- _Entries taken from a collection_:
.....

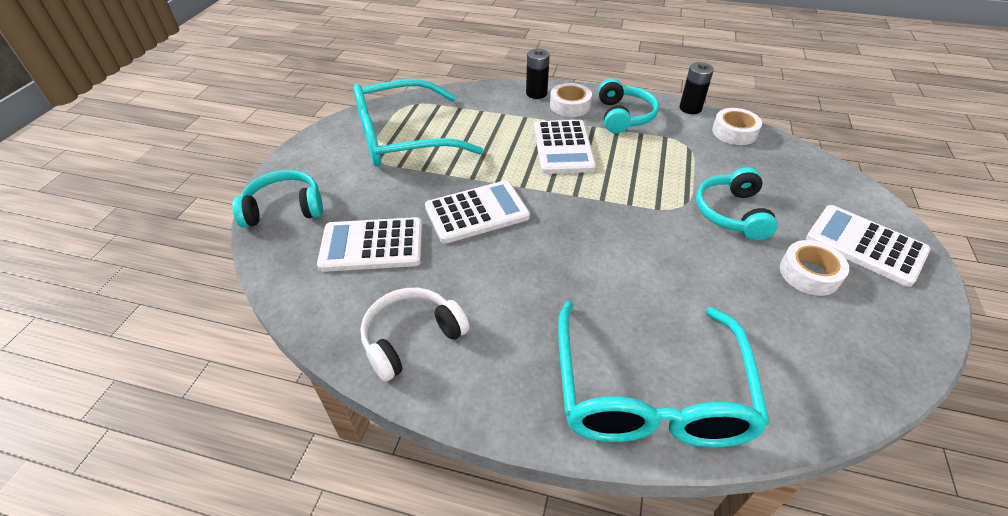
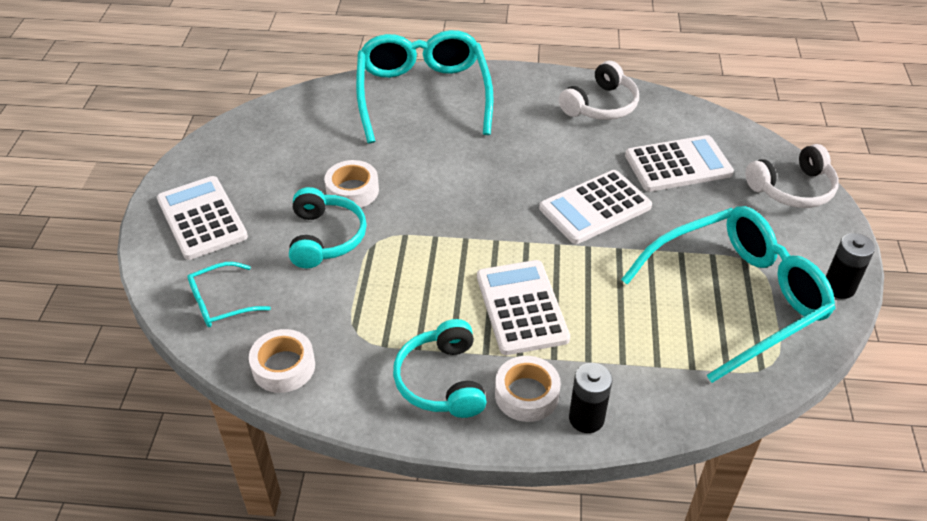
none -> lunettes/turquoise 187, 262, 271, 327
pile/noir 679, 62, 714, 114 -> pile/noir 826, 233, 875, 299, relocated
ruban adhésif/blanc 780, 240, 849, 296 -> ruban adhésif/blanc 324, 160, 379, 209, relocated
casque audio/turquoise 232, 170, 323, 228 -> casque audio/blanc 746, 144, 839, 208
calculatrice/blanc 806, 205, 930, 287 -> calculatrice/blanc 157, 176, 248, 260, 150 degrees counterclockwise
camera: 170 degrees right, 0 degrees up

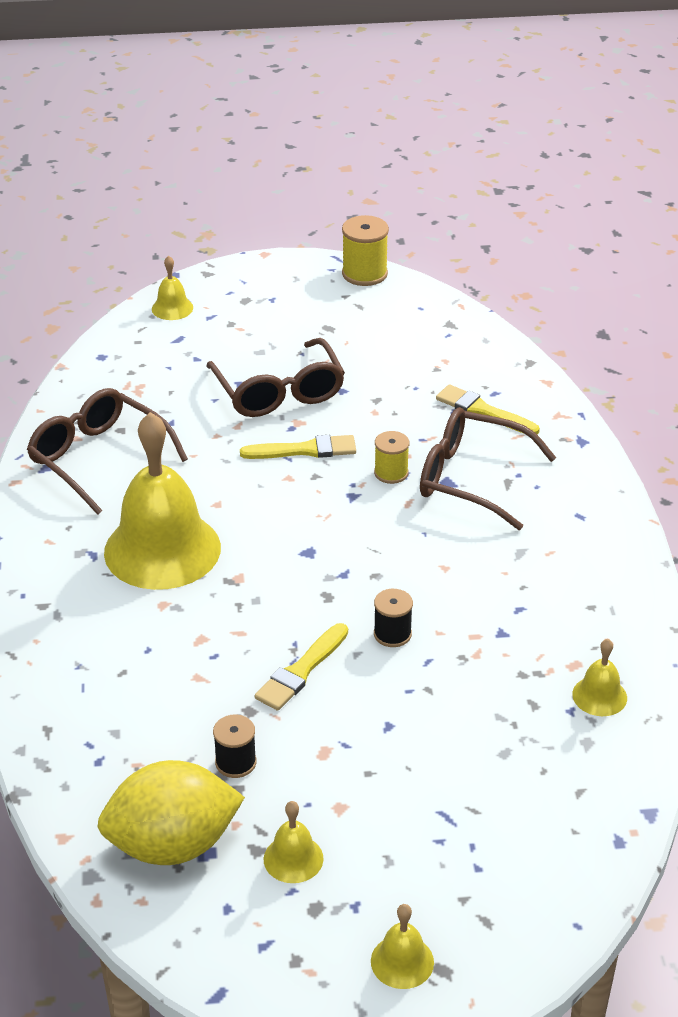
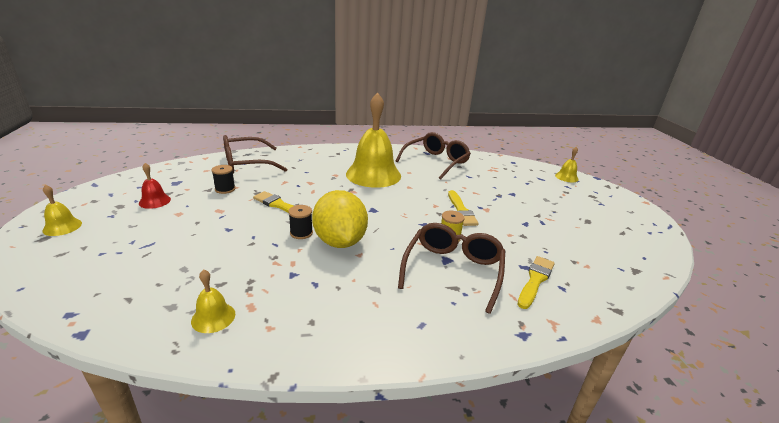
bobine/jaune 342, 215, 389, 286 -> none
citron/jaune 97, 760, 245, 865 -> citron/jaune 312, 190, 368, 248, relocated
lunettes/marron 206, 338, 345, 417 -> lunettes/marron 223, 135, 288, 174, relocated
cloche/jaune 264, 801, 324, 883 -> cloche/rouge 139, 163, 171, 209
camera: 85 degrees right, 10 degrees down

.....

- _Assignment_:
For this exercise, find all lines in the records containing the word "none" and copy them.

- _Answer for this exercise_:
none -> lunettes/turquoise 187, 262, 271, 327
bobine/jaune 342, 215, 389, 286 -> none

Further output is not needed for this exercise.